## Information supplied
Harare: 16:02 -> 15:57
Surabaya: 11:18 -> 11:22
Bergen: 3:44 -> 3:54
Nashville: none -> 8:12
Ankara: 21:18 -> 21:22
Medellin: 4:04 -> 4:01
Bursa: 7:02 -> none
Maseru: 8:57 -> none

## Directive
Please write out every one of the entries above, character for character, without changing anything.

## Expected answer
Harare: 16:02 -> 15:57
Surabaya: 11:18 -> 11:22
Bergen: 3:44 -> 3:54
Nashville: none -> 8:12
Ankara: 21:18 -> 21:22
Medellin: 4:04 -> 4:01
Bursa: 7:02 -> none
Maseru: 8:57 -> none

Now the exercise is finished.